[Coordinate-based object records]
==================================================

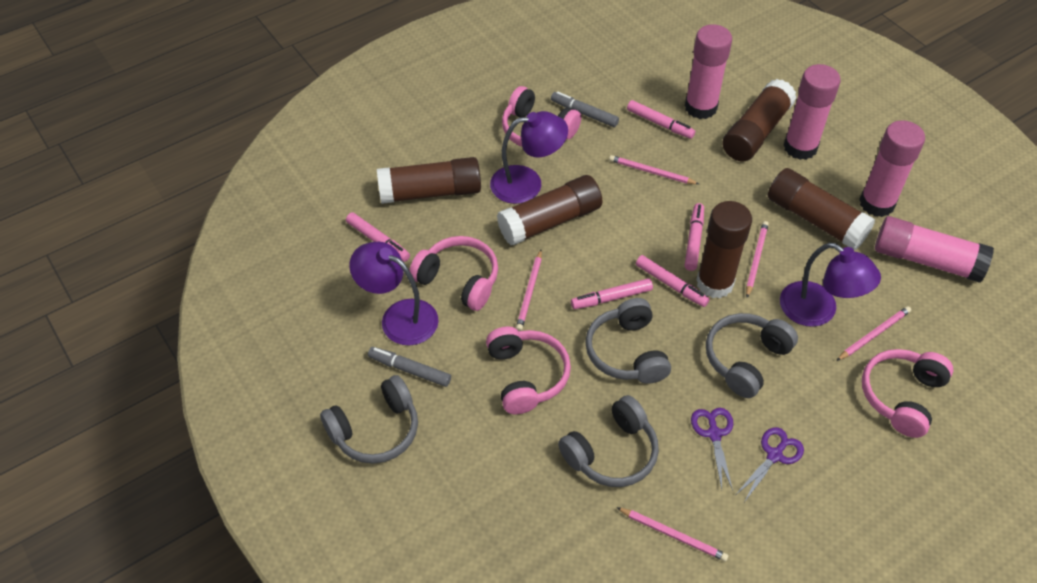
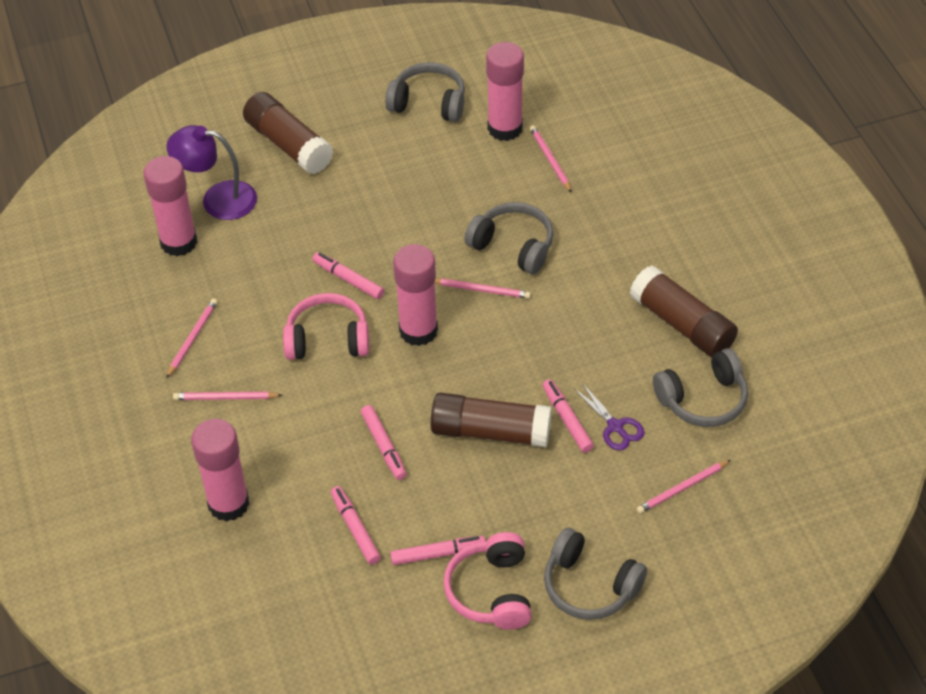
brown glue stick: 5 -> 3
grey marker: 2 -> 0
pink headphones: 4 -> 2
purple lamp: 3 -> 1
purple scissors: 2 -> 1

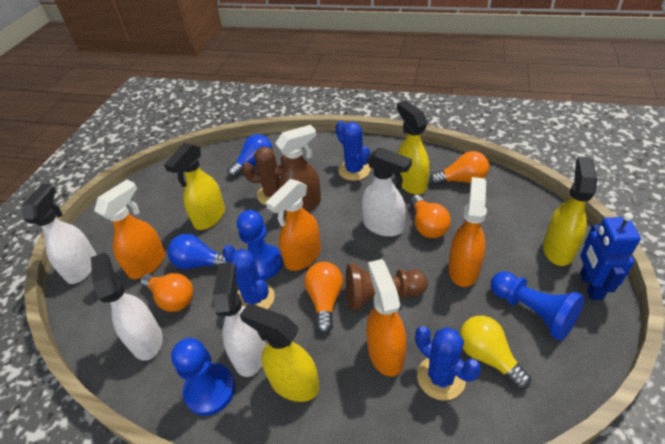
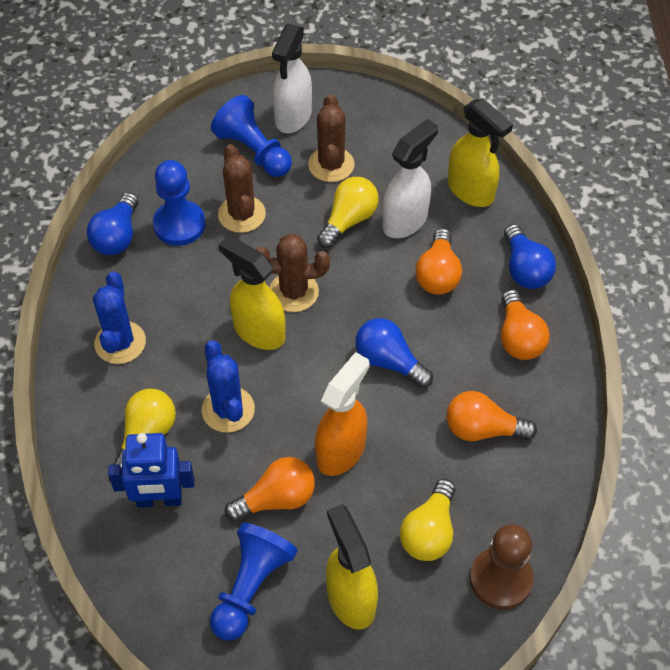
blue cactus: 3 -> 2
blue light bulb: 2 -> 3
brown cactus: 1 -> 3
brown spray bottle: 1 -> 0
orange spray bottle: 4 -> 1
white spray bottle: 4 -> 2
yellow light bulb: 1 -> 3
yellow spray bottle: 4 -> 3

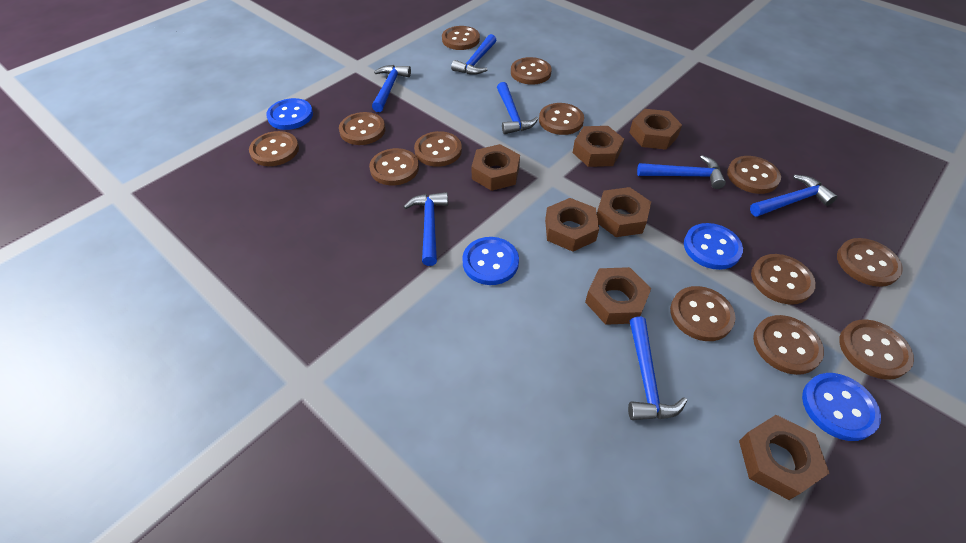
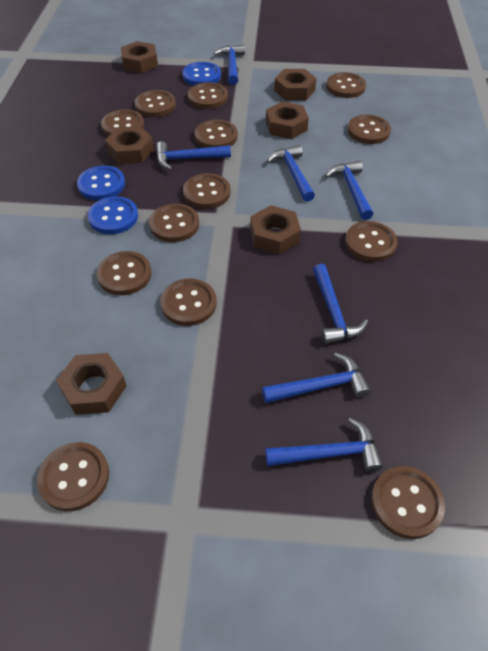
blue button: 4 -> 3
brown nut: 7 -> 6

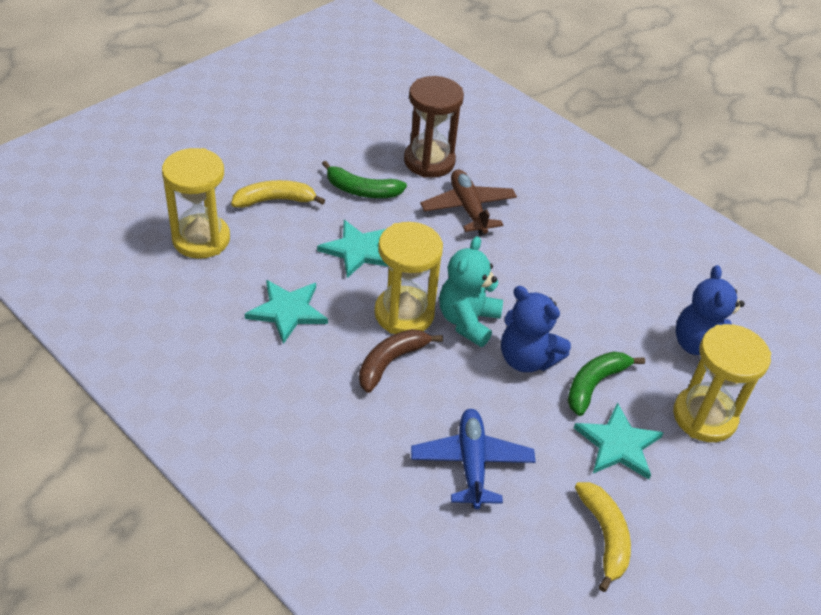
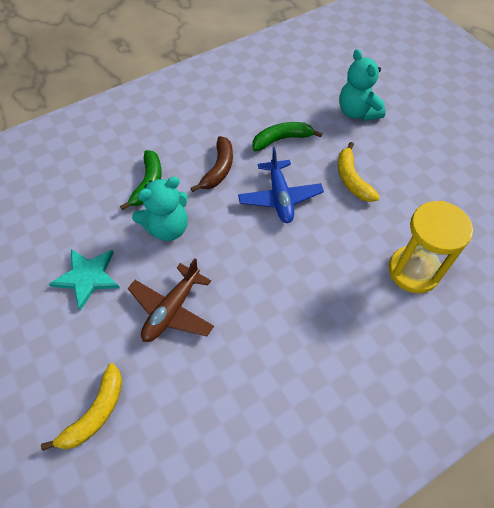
blue teddy bear: 2 -> 0
brown hourglass: 1 -> 0
turquoise star: 3 -> 1
turquoise teddy bear: 1 -> 2
yellow hourglass: 3 -> 1

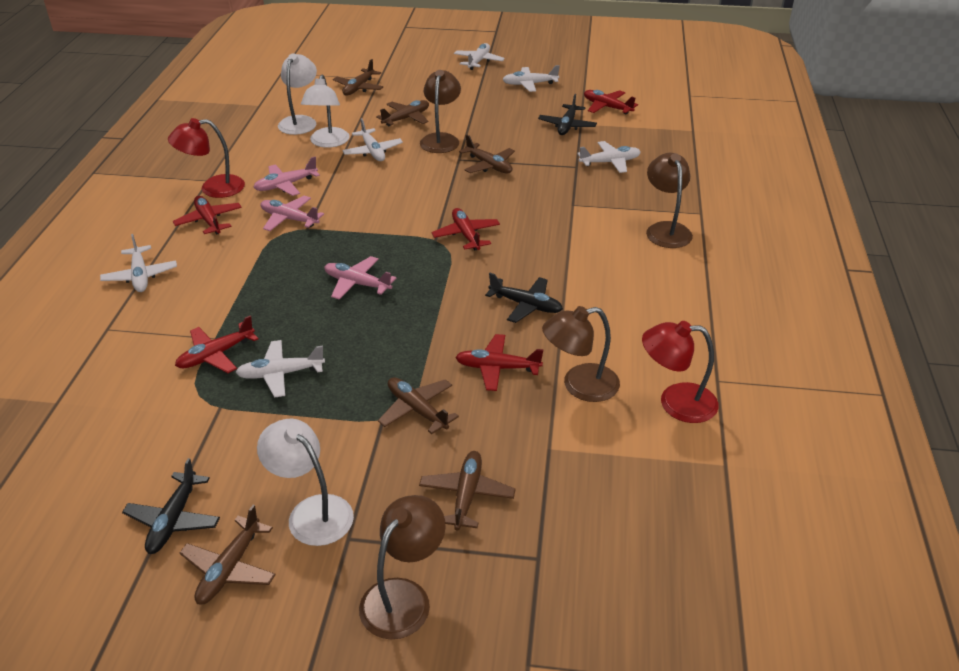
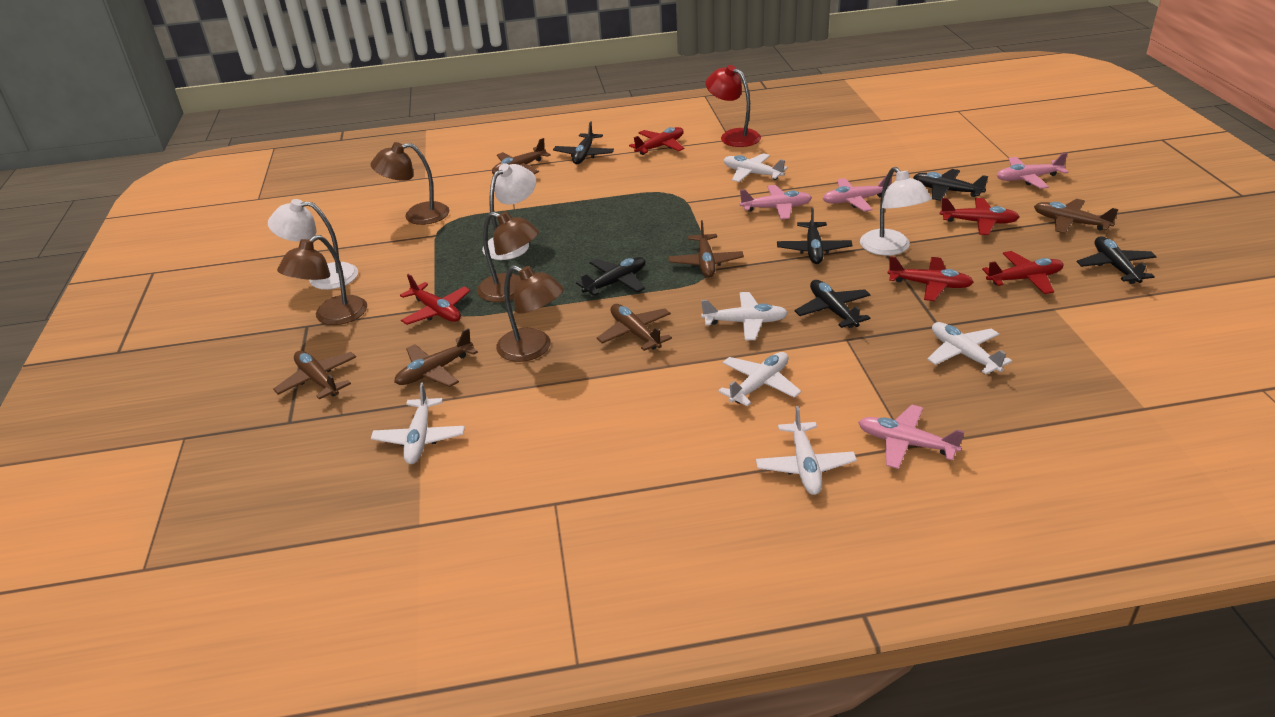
black plane: 3 -> 6
pink plane: 3 -> 4
red lamp: 2 -> 1

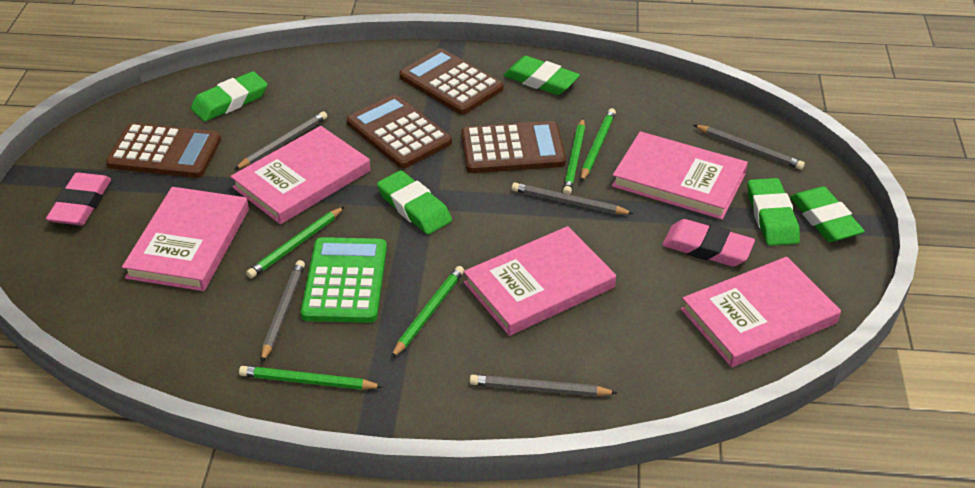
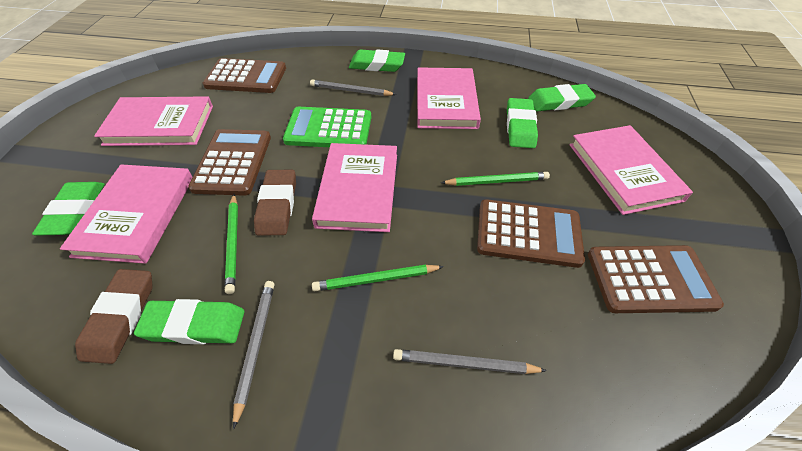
brown eraser: 0 -> 2
green pencil: 5 -> 3
grey pencil: 5 -> 3
pink eraser: 2 -> 0

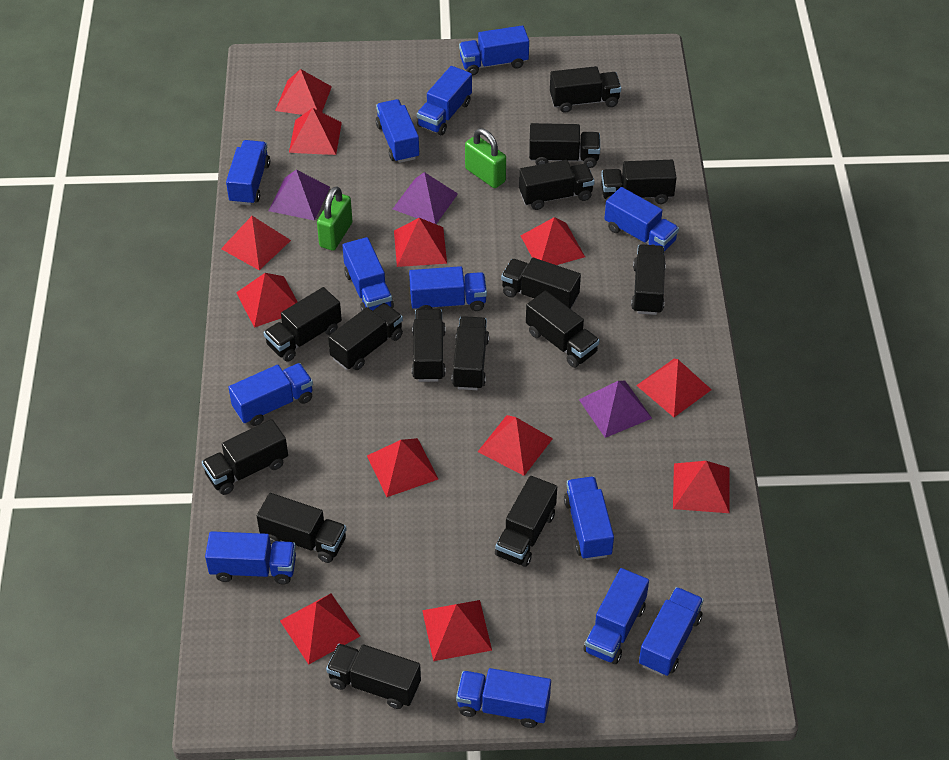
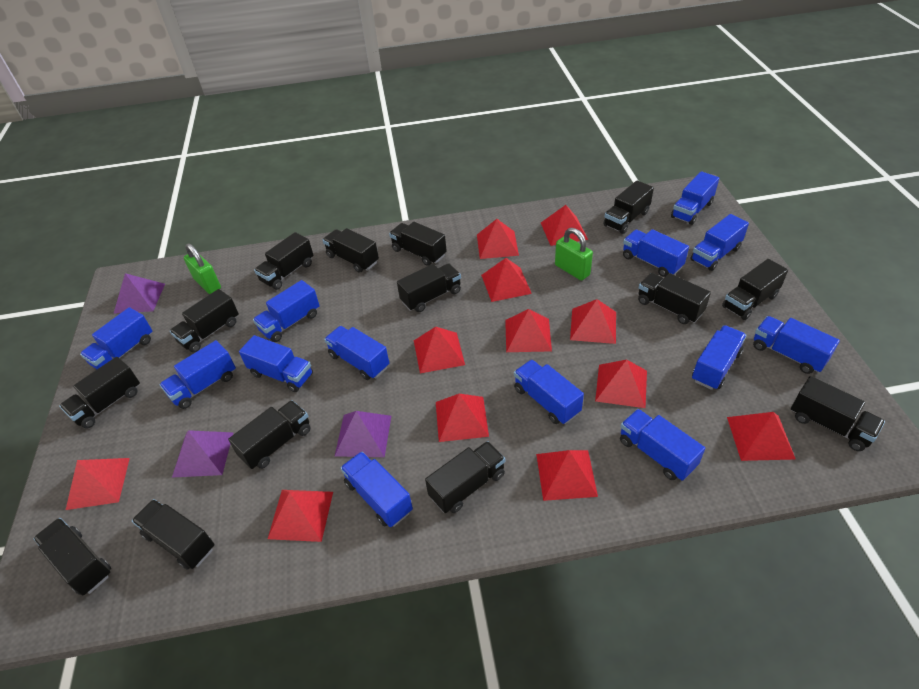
black truck: 15 -> 14

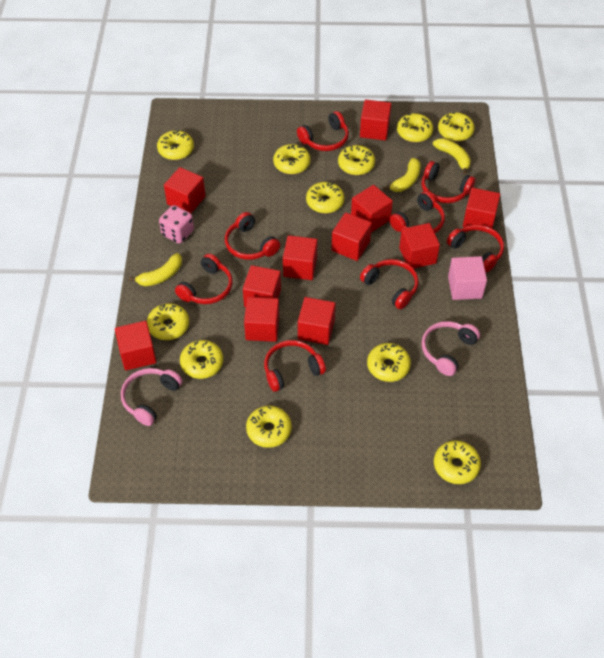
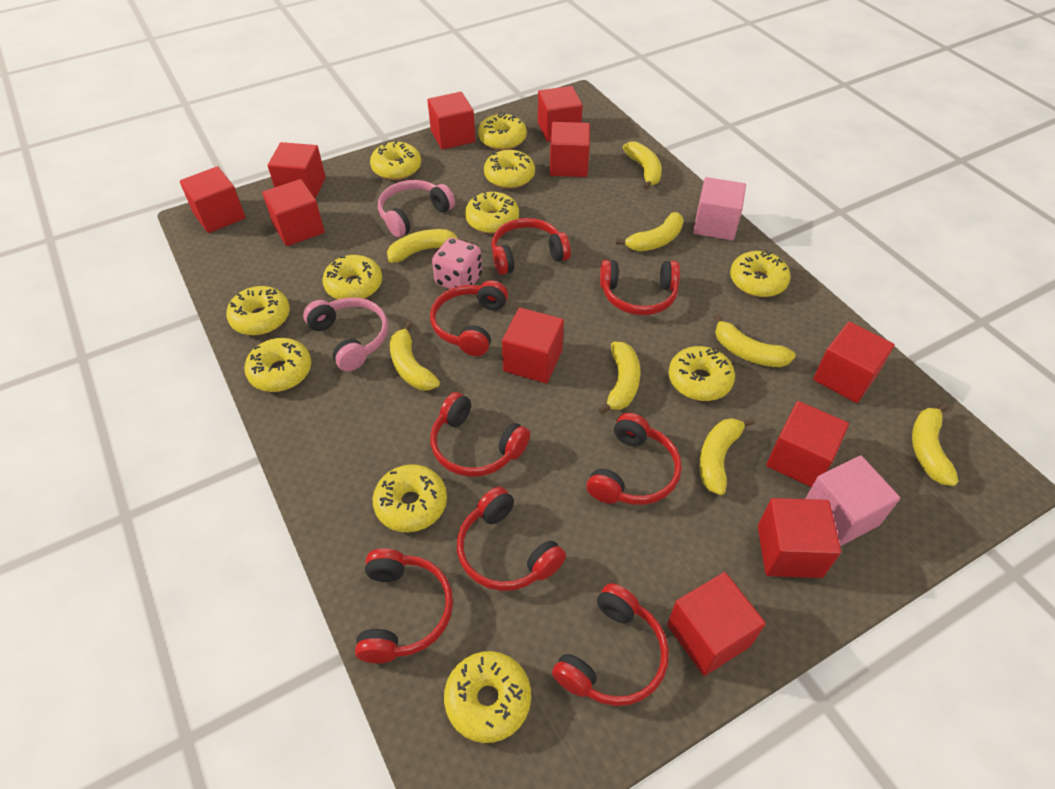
pink cube: 1 -> 2
yellow banana: 3 -> 8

==================================================

Write out the lines that run from the line containing "blue light bulb: 2 -> 3" to the end of the entries, inclusive, exactly as written. Skip every picture.

Output for this exercise
blue light bulb: 2 -> 3
brown cactus: 1 -> 3
brown spray bottle: 1 -> 0
orange spray bottle: 4 -> 1
white spray bottle: 4 -> 2
yellow light bulb: 1 -> 3
yellow spray bottle: 4 -> 3

blue button: 4 -> 3
brown nut: 7 -> 6

blue teddy bear: 2 -> 0
brown hourglass: 1 -> 0
turquoise star: 3 -> 1
turquoise teddy bear: 1 -> 2
yellow hourglass: 3 -> 1

black plane: 3 -> 6
pink plane: 3 -> 4
red lamp: 2 -> 1

brown eraser: 0 -> 2
green pencil: 5 -> 3
grey pencil: 5 -> 3
pink eraser: 2 -> 0

black truck: 15 -> 14

pink cube: 1 -> 2
yellow banana: 3 -> 8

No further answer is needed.